* [Data to process]:
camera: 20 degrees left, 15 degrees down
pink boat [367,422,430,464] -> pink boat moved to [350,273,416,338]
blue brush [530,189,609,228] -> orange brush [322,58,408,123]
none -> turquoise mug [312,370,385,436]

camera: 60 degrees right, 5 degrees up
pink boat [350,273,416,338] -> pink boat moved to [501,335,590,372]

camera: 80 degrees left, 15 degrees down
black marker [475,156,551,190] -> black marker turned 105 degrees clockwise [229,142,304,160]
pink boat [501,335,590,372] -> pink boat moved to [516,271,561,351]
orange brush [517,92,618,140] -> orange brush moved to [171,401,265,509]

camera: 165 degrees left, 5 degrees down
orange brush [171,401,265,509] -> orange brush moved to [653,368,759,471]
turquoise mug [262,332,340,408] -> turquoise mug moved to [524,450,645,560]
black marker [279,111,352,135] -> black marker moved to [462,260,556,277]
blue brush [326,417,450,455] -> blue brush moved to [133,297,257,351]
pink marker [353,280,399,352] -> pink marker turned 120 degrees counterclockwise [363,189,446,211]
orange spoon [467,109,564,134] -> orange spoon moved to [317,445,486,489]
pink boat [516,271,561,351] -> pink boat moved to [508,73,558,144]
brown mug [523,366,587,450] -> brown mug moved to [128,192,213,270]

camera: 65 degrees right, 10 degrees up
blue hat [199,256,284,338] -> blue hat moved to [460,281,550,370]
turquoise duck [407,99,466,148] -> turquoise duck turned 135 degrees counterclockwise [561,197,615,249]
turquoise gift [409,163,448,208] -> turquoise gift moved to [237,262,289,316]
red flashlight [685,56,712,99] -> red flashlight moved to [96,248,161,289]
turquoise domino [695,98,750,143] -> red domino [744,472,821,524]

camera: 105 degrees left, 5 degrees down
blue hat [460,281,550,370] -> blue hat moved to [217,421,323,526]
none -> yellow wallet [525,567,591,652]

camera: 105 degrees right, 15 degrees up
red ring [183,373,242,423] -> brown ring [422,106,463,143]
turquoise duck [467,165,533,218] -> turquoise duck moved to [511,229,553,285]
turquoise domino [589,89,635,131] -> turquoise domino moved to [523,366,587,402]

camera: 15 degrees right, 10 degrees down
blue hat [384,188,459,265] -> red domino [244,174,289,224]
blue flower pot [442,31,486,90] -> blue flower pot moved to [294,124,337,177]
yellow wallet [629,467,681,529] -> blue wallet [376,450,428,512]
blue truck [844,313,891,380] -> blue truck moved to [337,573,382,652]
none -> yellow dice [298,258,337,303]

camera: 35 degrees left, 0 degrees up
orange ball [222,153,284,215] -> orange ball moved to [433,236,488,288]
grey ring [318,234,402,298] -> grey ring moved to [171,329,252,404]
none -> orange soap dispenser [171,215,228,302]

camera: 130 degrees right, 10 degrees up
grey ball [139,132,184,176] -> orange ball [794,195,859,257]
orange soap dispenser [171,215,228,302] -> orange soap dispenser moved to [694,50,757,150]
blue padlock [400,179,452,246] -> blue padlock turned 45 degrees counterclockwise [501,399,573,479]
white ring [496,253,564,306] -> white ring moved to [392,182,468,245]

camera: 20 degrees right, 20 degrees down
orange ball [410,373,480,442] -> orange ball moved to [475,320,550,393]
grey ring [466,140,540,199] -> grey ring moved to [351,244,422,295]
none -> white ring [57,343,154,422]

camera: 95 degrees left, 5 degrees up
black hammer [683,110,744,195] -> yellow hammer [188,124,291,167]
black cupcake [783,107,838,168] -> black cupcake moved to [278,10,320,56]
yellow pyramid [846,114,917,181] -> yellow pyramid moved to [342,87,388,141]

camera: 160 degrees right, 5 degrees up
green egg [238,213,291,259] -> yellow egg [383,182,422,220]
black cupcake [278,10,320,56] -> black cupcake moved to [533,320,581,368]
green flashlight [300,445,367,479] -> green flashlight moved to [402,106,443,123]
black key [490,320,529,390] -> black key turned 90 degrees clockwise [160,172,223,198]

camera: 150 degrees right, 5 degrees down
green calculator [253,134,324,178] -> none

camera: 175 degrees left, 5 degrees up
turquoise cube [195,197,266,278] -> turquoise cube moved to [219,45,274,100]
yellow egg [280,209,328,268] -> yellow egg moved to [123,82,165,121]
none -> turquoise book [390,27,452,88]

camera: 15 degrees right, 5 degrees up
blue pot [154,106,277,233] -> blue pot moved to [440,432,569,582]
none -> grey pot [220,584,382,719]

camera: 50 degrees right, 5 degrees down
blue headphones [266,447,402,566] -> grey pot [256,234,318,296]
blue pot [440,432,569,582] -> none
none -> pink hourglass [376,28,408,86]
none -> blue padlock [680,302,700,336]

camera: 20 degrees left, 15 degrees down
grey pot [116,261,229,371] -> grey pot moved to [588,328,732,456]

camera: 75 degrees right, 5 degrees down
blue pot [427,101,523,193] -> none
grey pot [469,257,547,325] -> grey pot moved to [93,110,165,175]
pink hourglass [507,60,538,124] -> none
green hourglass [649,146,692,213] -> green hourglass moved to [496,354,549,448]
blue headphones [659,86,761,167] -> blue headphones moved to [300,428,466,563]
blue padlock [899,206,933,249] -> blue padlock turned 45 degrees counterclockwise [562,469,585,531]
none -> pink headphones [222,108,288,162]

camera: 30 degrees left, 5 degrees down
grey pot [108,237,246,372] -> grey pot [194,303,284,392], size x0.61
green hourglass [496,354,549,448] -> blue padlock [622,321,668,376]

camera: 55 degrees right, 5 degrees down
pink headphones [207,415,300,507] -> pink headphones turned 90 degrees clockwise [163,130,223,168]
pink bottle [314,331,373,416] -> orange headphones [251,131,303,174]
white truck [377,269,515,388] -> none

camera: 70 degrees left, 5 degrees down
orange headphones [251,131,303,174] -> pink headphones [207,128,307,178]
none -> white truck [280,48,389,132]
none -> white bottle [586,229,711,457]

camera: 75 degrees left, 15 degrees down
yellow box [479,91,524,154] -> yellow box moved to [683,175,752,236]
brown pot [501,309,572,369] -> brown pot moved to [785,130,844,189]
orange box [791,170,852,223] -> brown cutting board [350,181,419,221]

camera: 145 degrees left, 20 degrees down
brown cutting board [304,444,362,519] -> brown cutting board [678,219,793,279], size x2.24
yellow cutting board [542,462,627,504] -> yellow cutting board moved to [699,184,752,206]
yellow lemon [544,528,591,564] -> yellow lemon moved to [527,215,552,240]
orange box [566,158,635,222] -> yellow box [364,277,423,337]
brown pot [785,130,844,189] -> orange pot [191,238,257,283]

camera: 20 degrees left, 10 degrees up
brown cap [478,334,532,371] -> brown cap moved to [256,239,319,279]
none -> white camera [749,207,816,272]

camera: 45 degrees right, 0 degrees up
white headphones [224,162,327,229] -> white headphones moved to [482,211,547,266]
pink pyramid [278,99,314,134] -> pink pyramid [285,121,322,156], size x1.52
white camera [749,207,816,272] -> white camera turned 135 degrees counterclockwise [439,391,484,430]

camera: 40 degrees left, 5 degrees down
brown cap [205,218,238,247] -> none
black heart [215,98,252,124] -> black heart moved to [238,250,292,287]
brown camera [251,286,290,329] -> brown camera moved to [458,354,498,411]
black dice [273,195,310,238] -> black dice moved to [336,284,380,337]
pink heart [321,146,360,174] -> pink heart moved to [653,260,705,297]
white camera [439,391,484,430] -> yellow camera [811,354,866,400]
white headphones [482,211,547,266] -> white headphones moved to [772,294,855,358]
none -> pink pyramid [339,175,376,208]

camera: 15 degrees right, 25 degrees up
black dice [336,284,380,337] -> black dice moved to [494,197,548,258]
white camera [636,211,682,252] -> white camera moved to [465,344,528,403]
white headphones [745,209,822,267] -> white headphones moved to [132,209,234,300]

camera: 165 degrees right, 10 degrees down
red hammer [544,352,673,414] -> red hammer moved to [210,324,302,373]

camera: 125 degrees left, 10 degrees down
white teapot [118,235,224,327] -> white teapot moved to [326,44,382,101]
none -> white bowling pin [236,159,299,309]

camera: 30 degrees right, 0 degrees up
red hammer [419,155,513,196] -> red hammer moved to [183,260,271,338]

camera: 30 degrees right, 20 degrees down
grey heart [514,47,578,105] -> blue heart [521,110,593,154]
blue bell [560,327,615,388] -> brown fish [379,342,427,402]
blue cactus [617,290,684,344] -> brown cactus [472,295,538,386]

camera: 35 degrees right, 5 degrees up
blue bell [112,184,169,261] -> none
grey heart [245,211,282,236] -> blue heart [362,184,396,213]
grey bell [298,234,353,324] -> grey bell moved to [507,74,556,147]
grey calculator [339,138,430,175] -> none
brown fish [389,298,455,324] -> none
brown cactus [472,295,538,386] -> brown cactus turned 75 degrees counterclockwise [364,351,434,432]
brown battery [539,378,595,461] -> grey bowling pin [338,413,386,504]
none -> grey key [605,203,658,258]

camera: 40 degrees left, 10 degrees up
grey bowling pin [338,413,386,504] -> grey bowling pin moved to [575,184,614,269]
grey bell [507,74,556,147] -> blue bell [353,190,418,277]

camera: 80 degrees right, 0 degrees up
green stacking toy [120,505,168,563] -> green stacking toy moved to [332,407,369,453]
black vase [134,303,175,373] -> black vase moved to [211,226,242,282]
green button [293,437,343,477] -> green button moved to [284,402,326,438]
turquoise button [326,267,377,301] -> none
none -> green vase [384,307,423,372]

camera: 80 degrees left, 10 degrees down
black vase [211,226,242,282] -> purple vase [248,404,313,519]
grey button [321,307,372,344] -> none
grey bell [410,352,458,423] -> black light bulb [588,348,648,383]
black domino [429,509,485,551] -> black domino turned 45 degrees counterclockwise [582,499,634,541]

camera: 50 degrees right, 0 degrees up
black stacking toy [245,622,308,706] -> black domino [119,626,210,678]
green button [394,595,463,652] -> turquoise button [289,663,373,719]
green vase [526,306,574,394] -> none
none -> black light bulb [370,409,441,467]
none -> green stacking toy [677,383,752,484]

* [The problem]: What lines above contain the word "wallet"? Return each such line.

* [Your solution]:
none -> yellow wallet [525,567,591,652]
yellow wallet [629,467,681,529] -> blue wallet [376,450,428,512]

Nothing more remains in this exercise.